Try it: The listing must be copied out in full and exactly; no images go with it.

Supplied material:
......
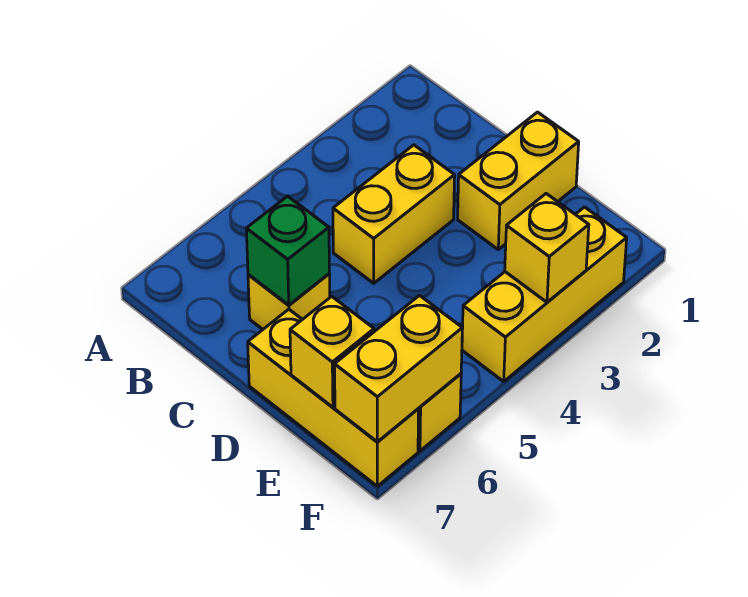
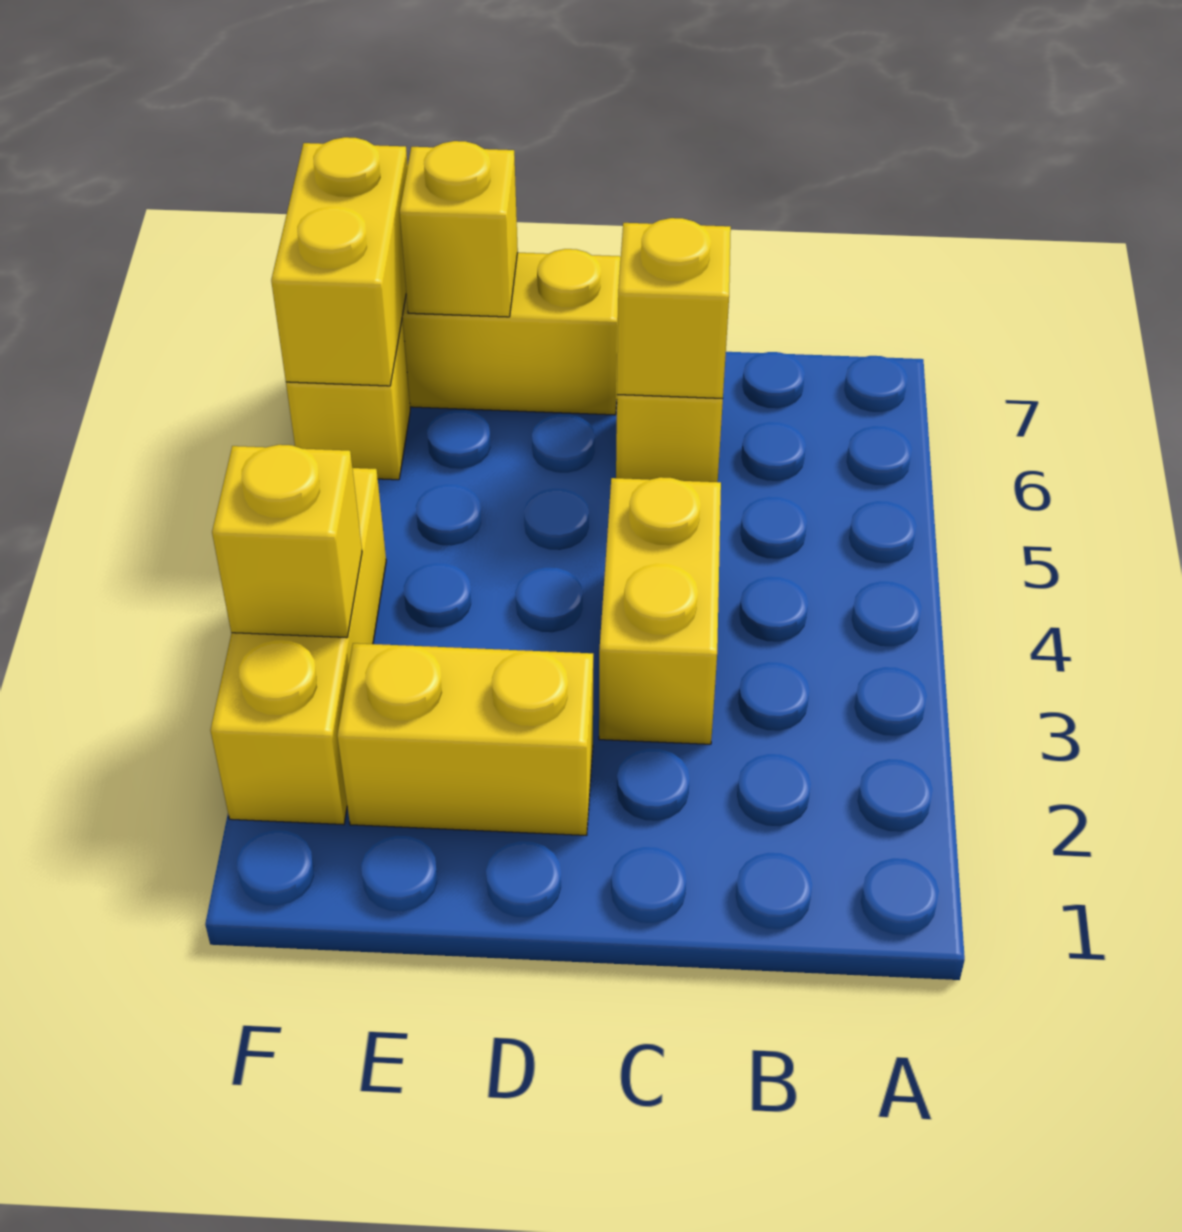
green 1x1 brick [246,196,329,305] -> yellow 1x1 brick [617,218,731,398]
yellow 1x2 brick [458,112,579,249] -> yellow 1x2 brick turned to [337,643,593,835]

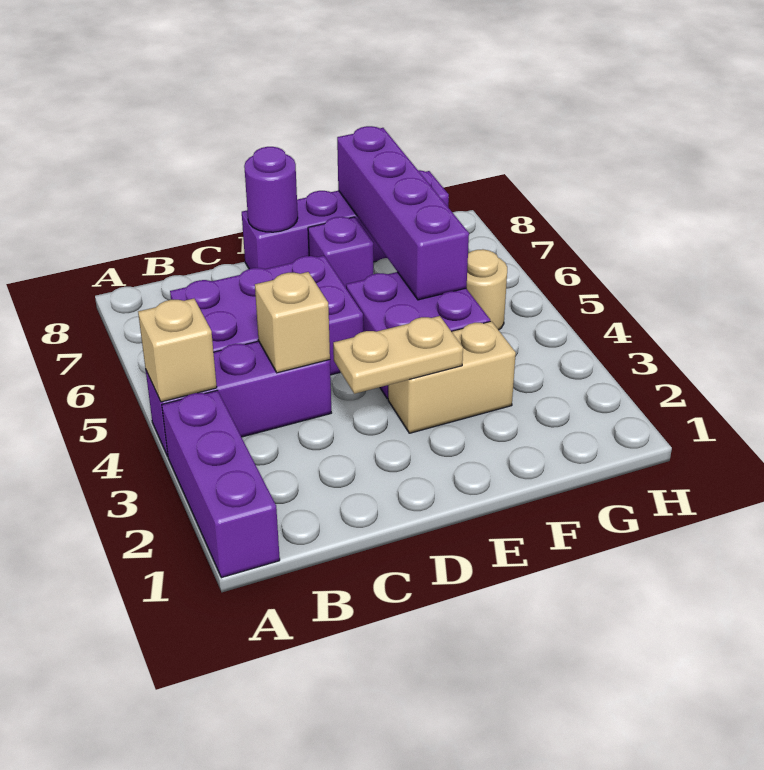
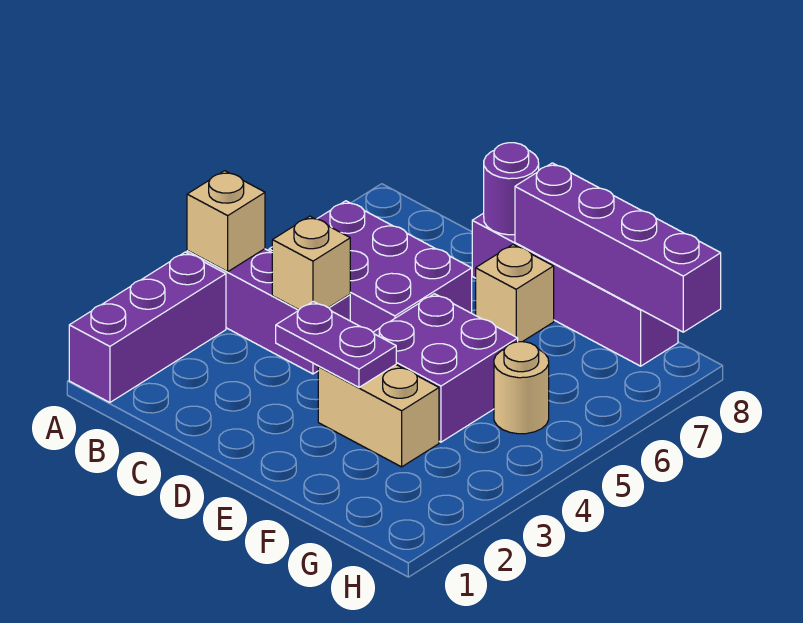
tan 1x2 plate [333,316,463,394] -> purple 1x2 plate [276,302,396,387]
purple 1x1 brick [308,217,373,288] -> tan 1x1 brick [476,245,554,342]
purple 1x4 brick [337,126,469,300] -> purple 1x4 brick turned to [515,163,721,332]

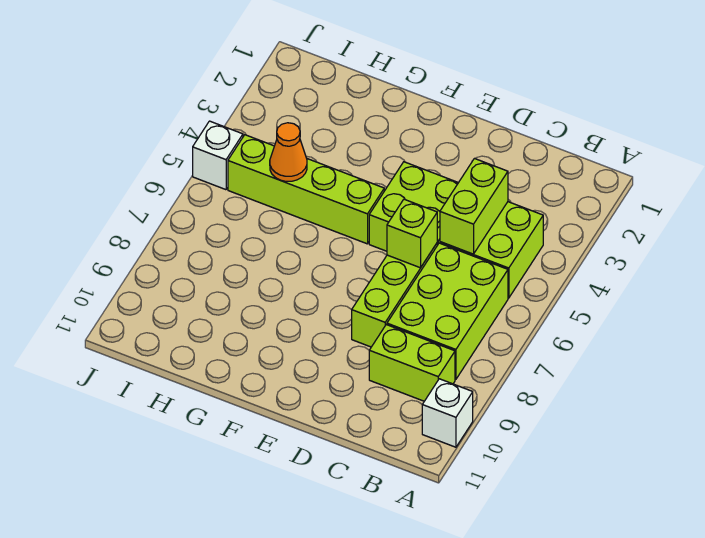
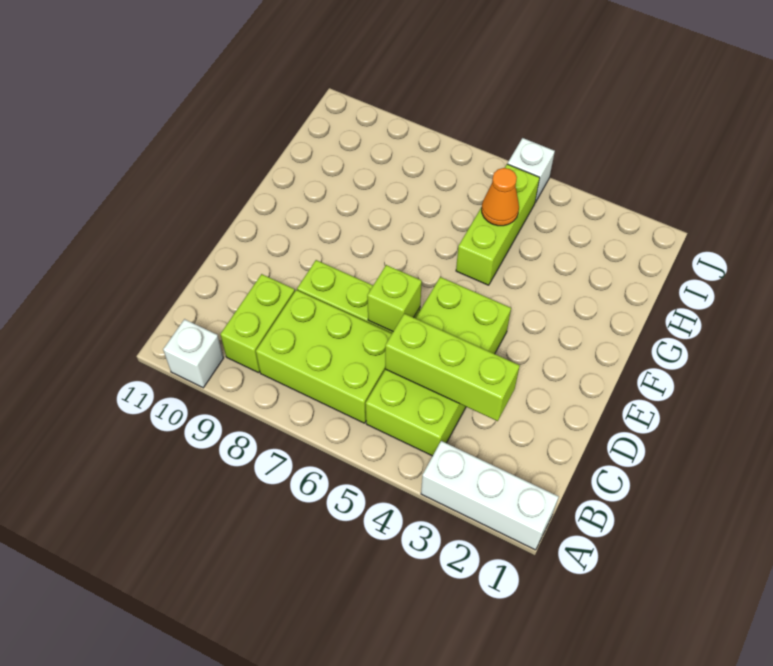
none -> white 1x3 brick [421,441,559,550]
lime 1x2 brick [440,159,508,254] -> lime 1x3 brick [385,314,520,421]
lime 1x4 brick [228,135,384,244] -> lime 1x3 brick [456,164,540,285]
......
Answer for this exercise:
green 1x1 brick [246,196,329,305] -> yellow 1x1 brick [617,218,731,398]
yellow 1x2 brick [458,112,579,249] -> yellow 1x2 brick turned to [337,643,593,835]

tan 1x2 plate [333,316,463,394] -> purple 1x2 plate [276,302,396,387]
purple 1x1 brick [308,217,373,288] -> tan 1x1 brick [476,245,554,342]
purple 1x4 brick [337,126,469,300] -> purple 1x4 brick turned to [515,163,721,332]

none -> white 1x3 brick [421,441,559,550]
lime 1x2 brick [440,159,508,254] -> lime 1x3 brick [385,314,520,421]
lime 1x4 brick [228,135,384,244] -> lime 1x3 brick [456,164,540,285]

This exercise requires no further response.